Below are some records; work out how many of their lines contain "orange" and give the number only.

Top of Data for this task

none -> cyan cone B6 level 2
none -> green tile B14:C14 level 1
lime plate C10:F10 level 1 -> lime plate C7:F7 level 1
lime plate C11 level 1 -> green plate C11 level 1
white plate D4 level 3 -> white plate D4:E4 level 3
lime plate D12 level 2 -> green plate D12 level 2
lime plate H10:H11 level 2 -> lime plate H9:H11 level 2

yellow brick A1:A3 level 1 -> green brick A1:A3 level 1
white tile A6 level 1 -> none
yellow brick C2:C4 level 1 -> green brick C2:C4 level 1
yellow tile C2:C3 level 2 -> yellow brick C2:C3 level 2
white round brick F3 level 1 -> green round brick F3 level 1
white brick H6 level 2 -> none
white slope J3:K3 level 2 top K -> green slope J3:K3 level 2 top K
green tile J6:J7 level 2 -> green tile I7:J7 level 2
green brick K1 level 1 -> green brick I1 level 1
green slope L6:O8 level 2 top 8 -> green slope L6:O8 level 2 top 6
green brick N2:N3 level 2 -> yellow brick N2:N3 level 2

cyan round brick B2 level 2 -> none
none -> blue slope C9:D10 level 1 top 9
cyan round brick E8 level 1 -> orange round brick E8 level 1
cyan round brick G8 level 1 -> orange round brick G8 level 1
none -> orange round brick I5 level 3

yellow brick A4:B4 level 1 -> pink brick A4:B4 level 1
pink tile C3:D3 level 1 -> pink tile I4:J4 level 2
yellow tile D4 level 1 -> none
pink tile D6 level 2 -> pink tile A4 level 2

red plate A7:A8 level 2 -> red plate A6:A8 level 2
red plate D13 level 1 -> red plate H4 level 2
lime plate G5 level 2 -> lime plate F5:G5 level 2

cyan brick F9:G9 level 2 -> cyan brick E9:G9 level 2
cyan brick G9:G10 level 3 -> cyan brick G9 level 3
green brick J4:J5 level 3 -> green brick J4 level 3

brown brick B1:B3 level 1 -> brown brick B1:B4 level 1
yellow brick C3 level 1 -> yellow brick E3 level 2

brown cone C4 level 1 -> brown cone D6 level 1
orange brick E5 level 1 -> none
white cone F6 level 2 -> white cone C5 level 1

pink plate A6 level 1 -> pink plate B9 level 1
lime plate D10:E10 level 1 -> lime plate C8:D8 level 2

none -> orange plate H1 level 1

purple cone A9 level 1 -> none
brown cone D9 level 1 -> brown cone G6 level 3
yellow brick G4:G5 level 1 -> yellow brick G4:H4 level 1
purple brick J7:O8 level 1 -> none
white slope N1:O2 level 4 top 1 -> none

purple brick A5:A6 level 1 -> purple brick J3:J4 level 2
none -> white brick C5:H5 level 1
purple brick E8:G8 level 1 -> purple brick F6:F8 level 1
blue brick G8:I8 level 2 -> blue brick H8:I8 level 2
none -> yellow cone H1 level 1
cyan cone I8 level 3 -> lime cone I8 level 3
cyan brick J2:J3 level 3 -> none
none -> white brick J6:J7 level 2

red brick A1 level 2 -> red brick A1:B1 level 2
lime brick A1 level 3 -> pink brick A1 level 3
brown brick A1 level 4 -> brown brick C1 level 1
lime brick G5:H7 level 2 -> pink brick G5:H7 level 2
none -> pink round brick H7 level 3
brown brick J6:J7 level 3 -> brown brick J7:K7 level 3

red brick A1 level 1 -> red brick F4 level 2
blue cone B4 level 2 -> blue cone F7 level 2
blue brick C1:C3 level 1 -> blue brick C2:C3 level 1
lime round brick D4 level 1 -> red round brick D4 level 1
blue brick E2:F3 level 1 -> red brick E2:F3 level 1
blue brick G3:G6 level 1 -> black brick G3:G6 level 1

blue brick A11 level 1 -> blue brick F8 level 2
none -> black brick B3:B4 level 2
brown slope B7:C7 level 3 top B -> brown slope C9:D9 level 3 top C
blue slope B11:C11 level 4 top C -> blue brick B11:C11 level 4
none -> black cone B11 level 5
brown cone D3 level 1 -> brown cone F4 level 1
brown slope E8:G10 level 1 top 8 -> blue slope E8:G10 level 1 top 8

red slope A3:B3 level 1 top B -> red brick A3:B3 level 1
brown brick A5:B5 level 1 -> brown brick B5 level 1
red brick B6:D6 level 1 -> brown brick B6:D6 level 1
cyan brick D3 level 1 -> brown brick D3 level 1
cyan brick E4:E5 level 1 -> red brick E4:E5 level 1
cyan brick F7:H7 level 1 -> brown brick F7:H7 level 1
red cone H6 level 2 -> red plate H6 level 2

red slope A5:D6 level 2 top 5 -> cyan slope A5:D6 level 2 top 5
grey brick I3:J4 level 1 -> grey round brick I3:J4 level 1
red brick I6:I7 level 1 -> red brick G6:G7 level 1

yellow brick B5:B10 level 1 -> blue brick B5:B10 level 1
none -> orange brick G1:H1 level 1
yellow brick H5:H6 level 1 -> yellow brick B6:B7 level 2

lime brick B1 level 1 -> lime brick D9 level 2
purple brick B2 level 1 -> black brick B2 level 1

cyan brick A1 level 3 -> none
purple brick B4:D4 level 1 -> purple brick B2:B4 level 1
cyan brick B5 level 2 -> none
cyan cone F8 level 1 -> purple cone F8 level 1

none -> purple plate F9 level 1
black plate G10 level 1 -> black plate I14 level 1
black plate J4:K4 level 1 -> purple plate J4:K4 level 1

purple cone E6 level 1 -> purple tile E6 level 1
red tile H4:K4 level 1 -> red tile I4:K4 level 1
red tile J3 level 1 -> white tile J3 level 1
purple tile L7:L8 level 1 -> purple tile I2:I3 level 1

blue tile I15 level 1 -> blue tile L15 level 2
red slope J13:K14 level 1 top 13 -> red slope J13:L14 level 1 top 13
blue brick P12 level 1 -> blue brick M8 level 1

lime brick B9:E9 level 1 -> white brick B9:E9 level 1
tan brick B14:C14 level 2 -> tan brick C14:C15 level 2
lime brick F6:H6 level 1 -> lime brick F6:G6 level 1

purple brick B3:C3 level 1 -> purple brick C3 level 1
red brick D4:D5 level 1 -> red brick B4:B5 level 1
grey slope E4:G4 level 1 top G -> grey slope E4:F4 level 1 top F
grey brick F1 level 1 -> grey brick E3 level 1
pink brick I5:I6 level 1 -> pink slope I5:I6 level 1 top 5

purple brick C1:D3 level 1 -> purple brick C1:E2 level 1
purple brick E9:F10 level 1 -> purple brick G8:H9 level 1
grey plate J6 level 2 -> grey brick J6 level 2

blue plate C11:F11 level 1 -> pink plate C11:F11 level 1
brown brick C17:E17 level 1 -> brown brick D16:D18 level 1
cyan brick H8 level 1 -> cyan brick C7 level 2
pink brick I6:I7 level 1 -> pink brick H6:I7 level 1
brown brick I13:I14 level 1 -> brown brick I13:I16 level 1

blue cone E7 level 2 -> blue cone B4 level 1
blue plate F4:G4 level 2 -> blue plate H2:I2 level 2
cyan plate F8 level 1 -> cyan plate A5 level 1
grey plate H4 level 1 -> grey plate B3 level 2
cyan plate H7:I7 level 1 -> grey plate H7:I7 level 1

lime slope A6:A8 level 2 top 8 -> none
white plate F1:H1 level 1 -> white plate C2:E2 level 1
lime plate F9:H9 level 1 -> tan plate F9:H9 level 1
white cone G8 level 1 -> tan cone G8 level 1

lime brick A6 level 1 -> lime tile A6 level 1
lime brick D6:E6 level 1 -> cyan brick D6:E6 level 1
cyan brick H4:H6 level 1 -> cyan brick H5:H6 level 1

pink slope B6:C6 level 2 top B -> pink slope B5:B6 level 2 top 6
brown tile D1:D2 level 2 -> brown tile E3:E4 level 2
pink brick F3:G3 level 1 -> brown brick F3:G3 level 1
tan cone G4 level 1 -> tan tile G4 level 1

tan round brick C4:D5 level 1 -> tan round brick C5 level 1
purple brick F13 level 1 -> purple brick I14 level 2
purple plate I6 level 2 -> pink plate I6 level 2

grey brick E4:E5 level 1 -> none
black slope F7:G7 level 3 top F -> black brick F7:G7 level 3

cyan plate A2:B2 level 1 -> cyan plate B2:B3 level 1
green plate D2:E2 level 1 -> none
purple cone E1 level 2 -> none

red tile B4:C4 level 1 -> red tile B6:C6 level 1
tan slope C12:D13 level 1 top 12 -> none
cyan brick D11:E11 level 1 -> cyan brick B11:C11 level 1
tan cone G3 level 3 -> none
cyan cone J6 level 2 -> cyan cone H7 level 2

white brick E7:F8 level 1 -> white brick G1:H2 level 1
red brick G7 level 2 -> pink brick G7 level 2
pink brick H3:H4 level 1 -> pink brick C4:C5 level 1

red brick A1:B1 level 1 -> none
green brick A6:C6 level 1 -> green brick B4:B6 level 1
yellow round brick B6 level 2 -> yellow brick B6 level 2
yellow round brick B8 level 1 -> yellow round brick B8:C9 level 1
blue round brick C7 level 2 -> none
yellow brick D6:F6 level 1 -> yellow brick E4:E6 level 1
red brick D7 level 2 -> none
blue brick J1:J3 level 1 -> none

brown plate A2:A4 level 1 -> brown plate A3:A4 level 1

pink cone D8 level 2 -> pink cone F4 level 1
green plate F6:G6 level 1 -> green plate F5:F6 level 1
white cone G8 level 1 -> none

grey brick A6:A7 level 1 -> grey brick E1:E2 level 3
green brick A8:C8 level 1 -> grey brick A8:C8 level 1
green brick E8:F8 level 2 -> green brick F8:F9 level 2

Bottom of Data for this task

Written solution: 6